§ **What you have to do**
Your answer should be the lines of the data below that contain "pyramid".

§ **Dataset excerpts**
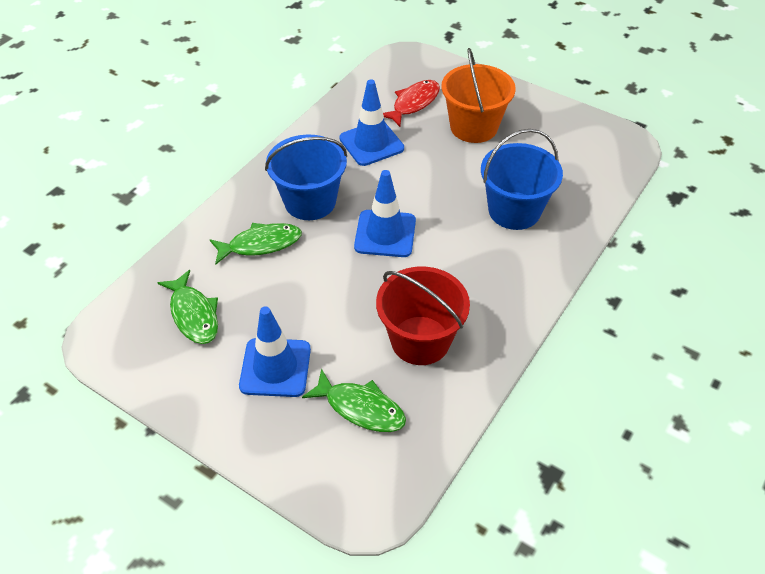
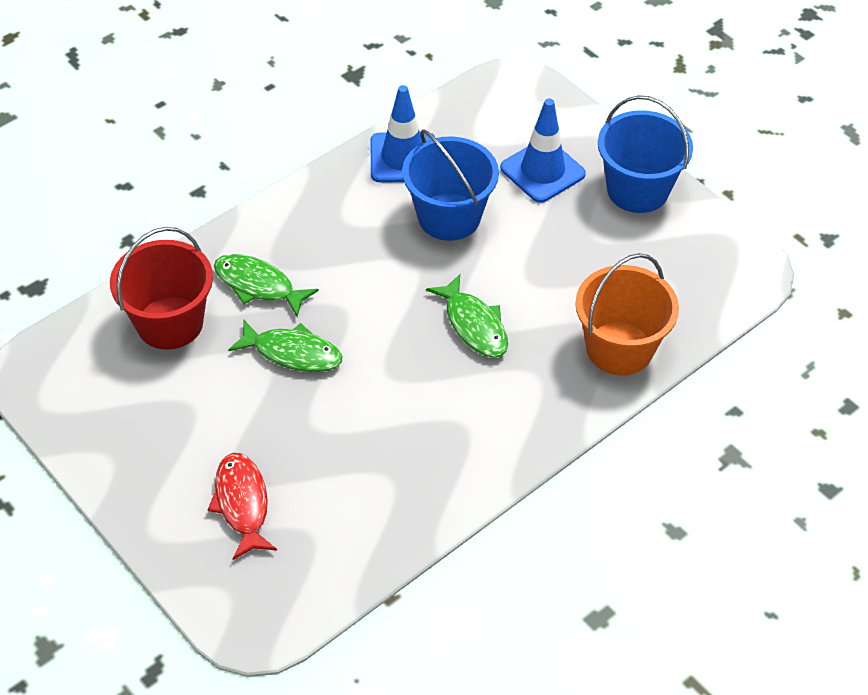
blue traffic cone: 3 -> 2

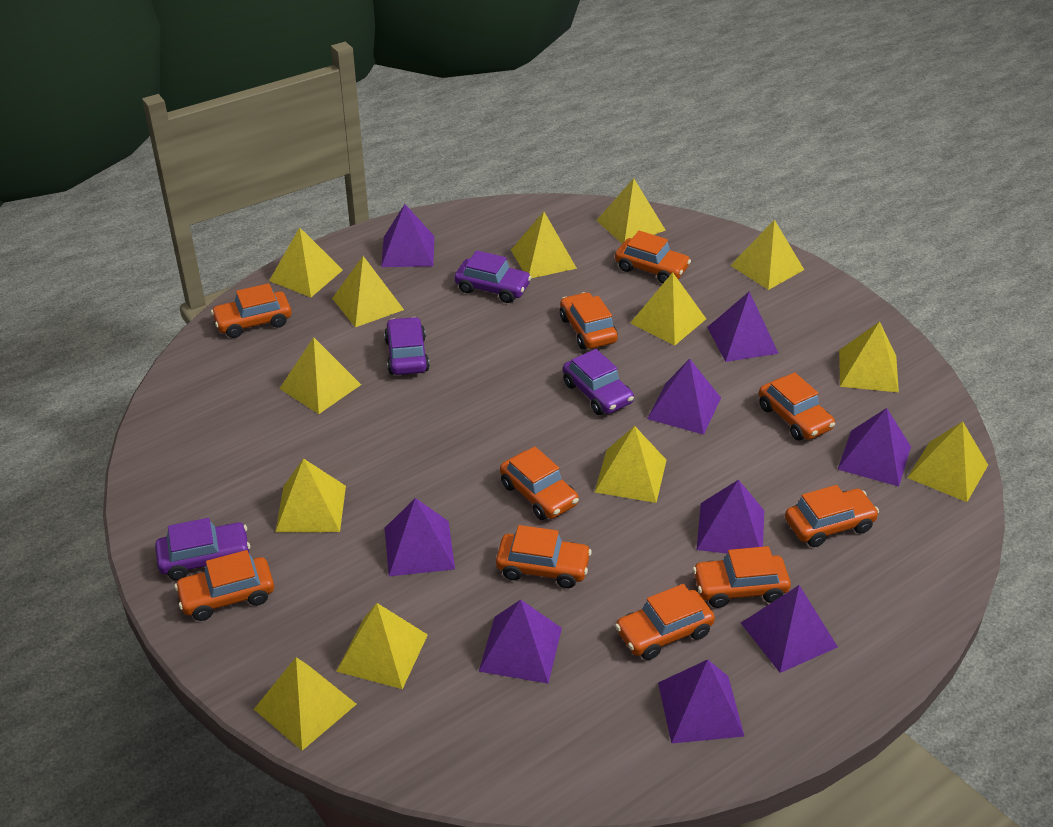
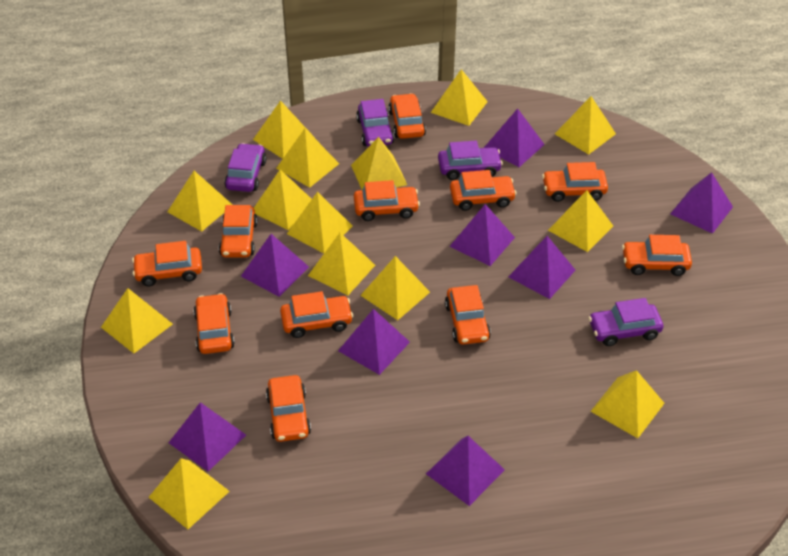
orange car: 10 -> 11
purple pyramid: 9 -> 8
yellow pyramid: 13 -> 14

---

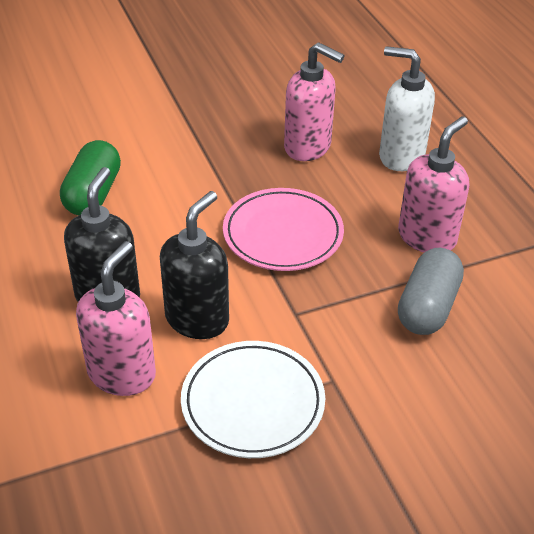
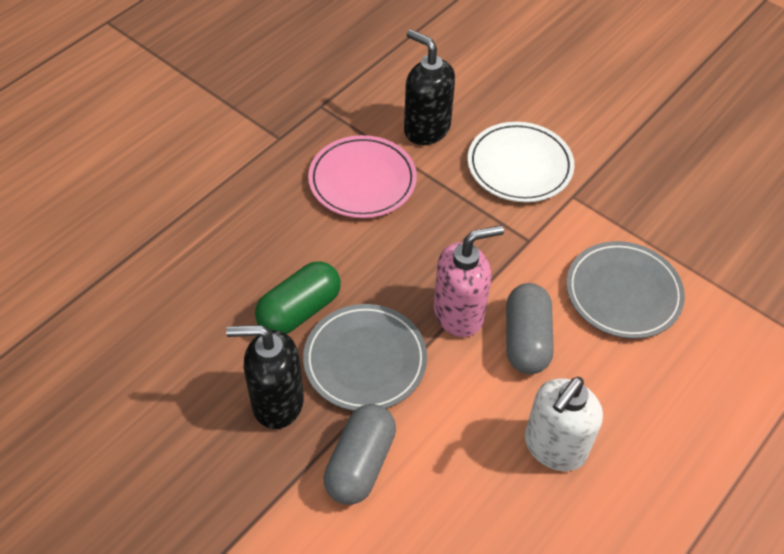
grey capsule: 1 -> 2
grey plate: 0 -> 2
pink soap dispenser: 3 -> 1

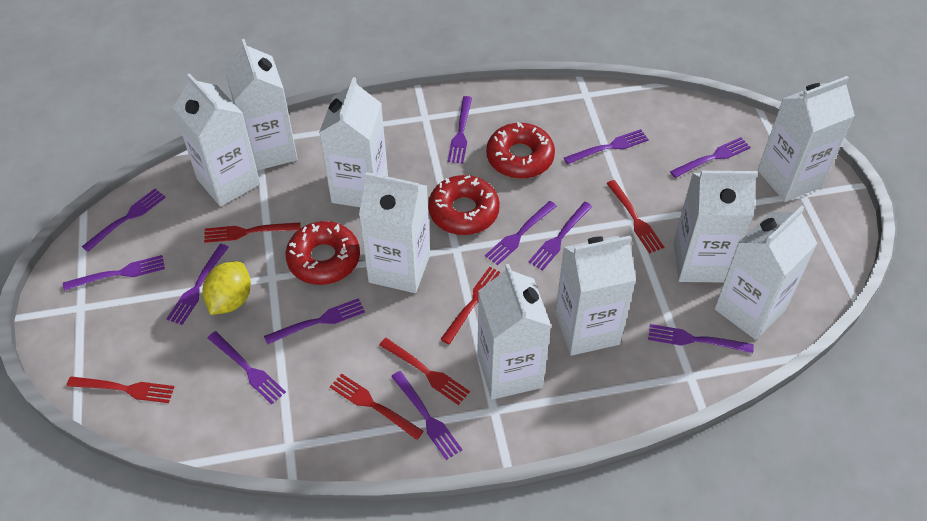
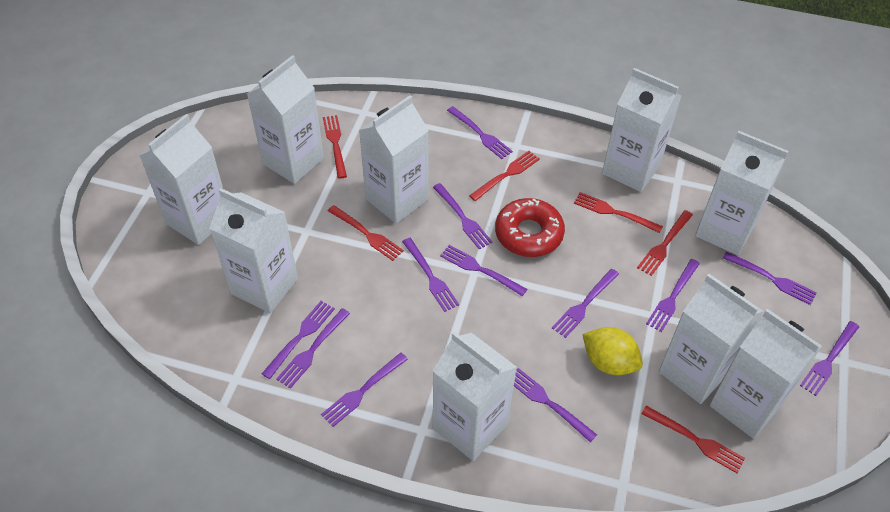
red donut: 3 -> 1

§ **Solution to this problem**
purple pyramid: 9 -> 8
yellow pyramid: 13 -> 14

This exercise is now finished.